Extract, from the records beneath this instruction, each line that contains the word "blue".

**** Material shown ****

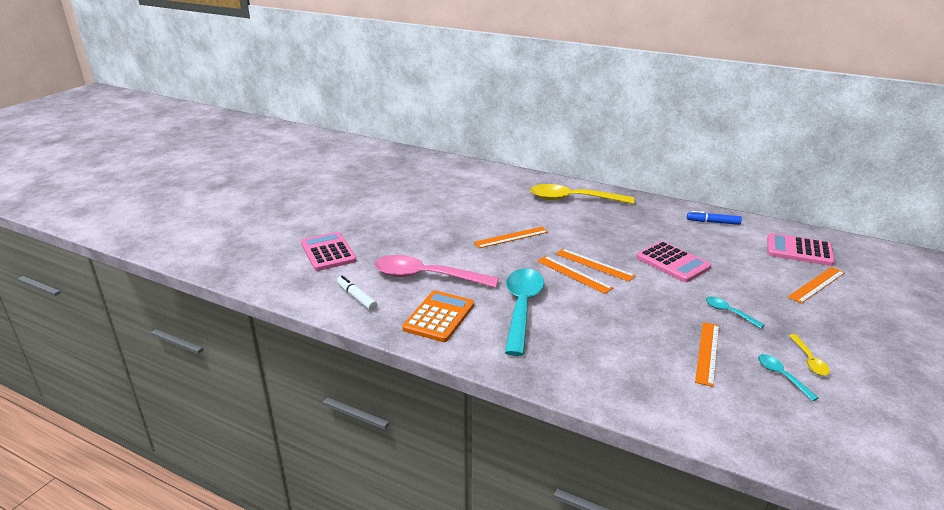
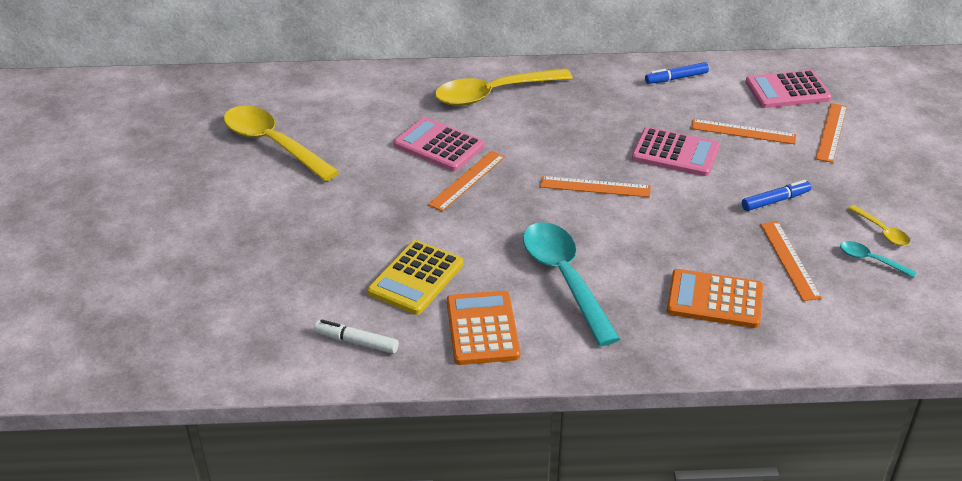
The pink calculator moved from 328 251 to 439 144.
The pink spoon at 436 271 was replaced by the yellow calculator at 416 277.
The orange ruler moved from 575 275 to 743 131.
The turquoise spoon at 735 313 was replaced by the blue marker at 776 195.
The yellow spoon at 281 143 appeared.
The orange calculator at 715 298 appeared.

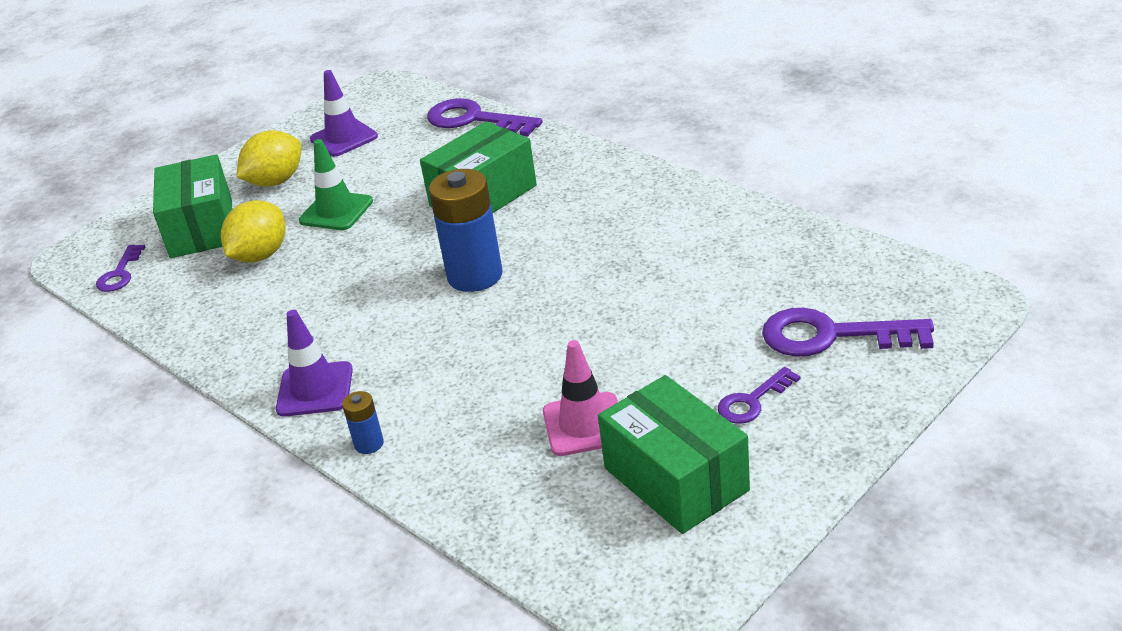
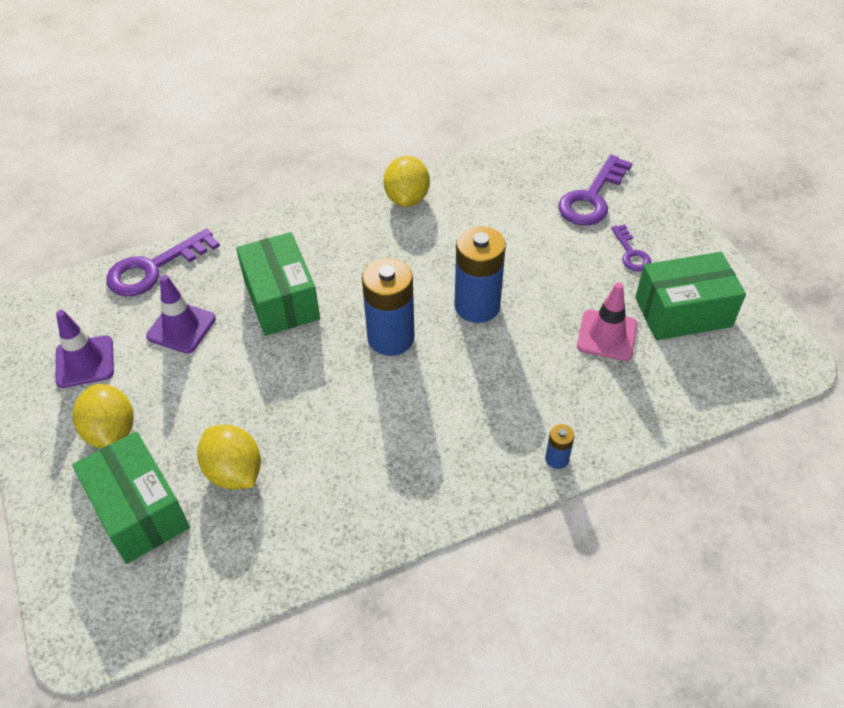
The green traffic cone at 336 184 disappeared.
The green box at 193 206 turned 45 degrees clockwise.
The purple key at 120 268 disappeared.
The purple traffic cone moved from 314 363 to 181 314.
The yellow lemon at 406 181 appeared.
The blue battery at 480 274 appeared.

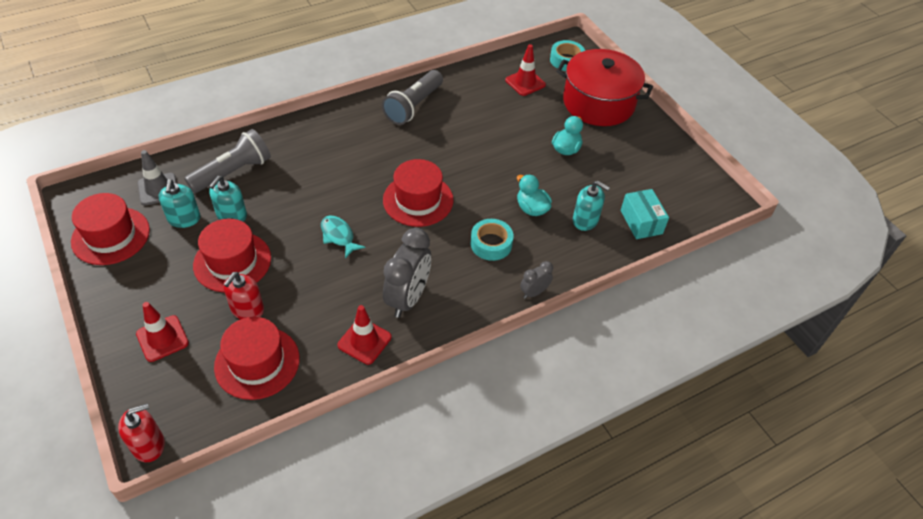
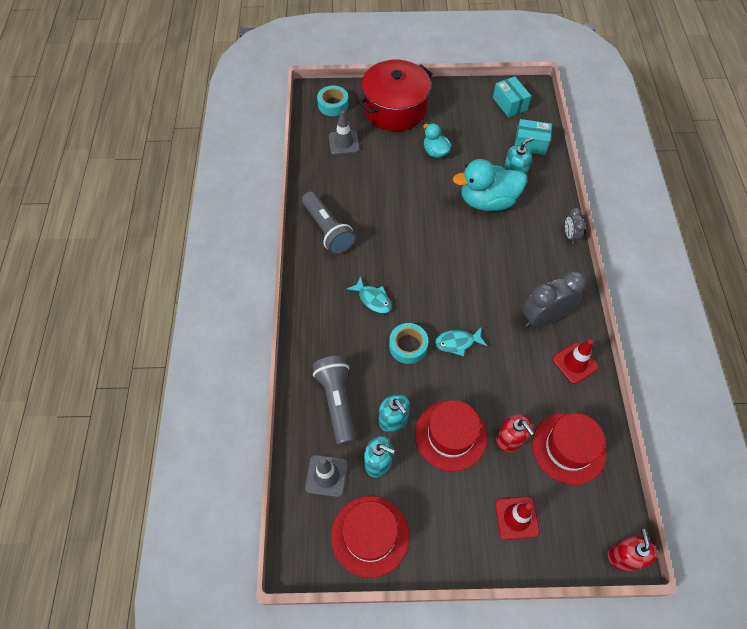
The red traffic cone at 525 70 became the grey traffic cone at 344 133.
The red hat at 418 193 disappeared.
The turquoise duck at 534 195 changed to 1.83 times the size.
The turquoise tape moved from 492 240 to 409 343.
The grey clock at 407 273 turned 75 degrees counterclockwise.
The turquoise box at 512 96 appeared.
The turquoise fish at 369 294 appeared.

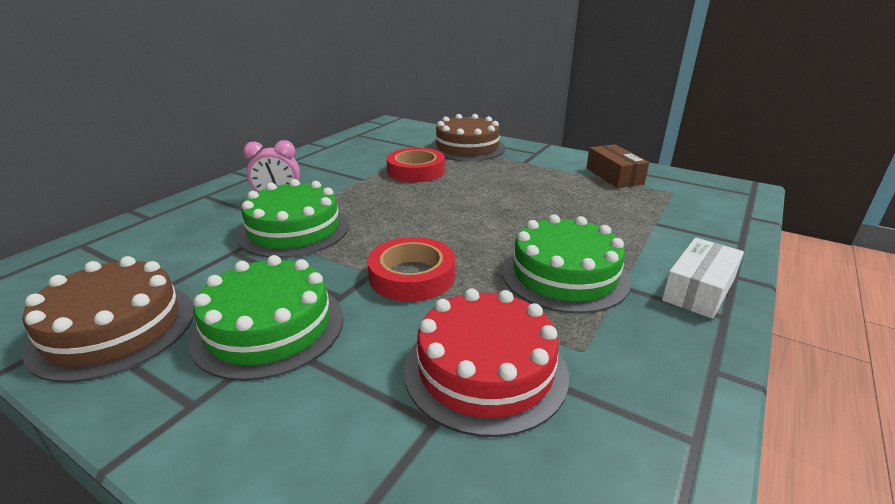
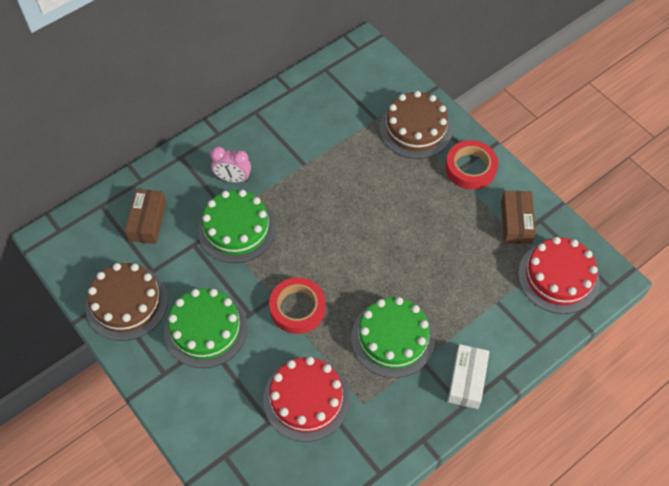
The red tape moved from 416 165 to 471 165.
The white box at 703 278 turned 45 degrees counterclockwise.
The brown box at 145 216 appeared.
The red cake at 558 275 appeared.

****

### Exercise result:
The turquoise spoon at 735 313 was replaced by the blue marker at 776 195.
The blue battery at 480 274 appeared.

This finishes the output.